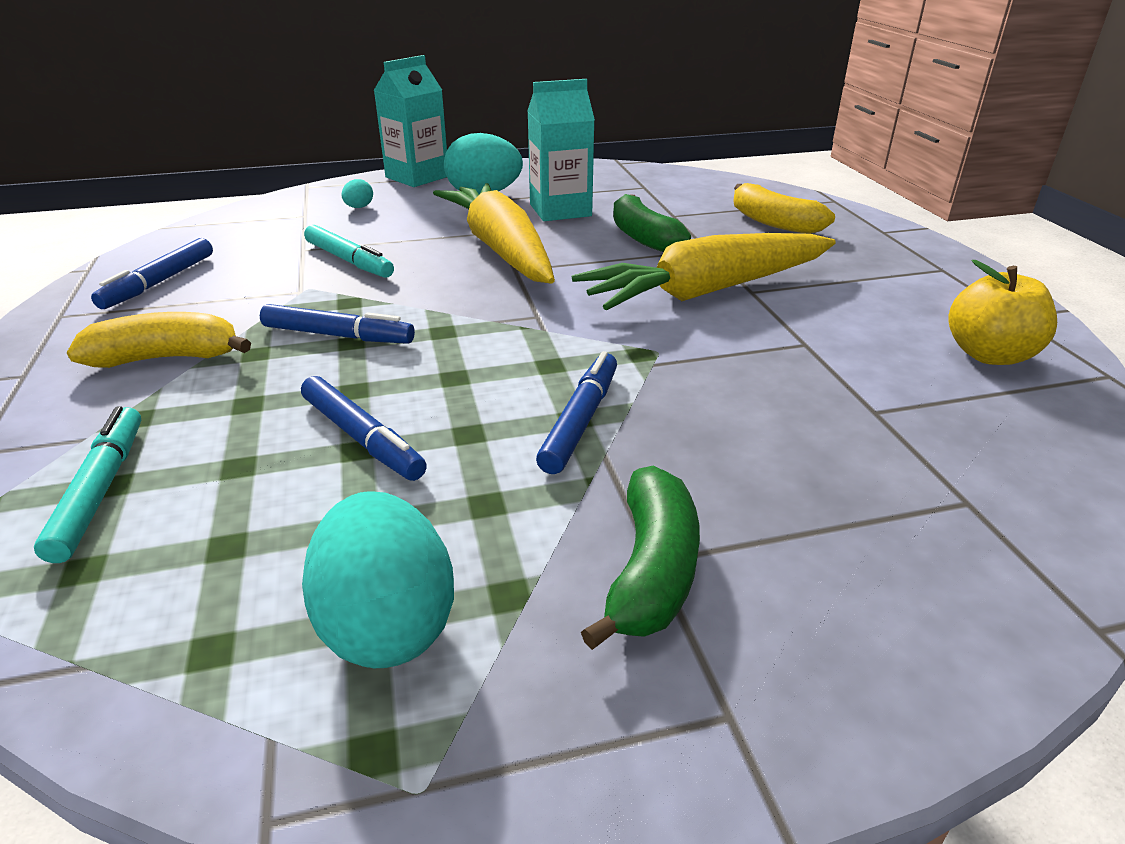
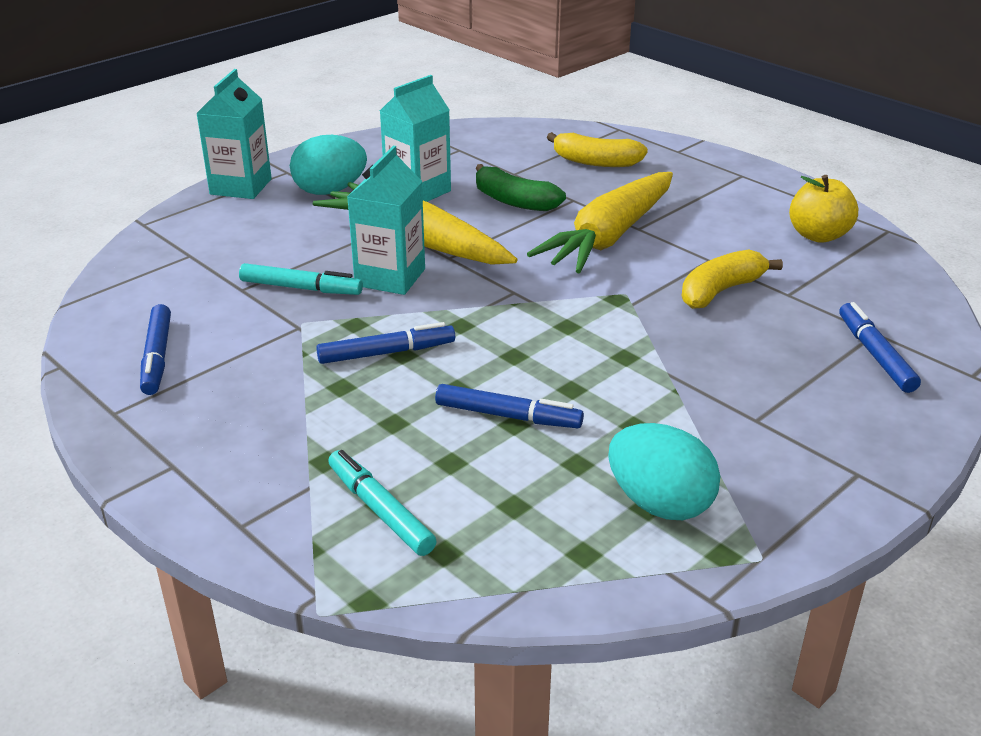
camera: 30 degrees left, 0 degrees up
(167, 358) = (275, 413): yellow banana -> yellow banana (721, 291)
(359, 207) = (232, 234): turquoise egg -> none
(437, 272) = (390, 277): none -> turquoise carton
(580, 420) = (630, 357): blue marker -> blue marker (875, 355)
(651, 571) = (760, 426): green banana -> none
= = = = = = =
*Exercise brief:*
From the data above, work out how many lines contain the string "banana" and reply with only the number.

*Answer space:*
2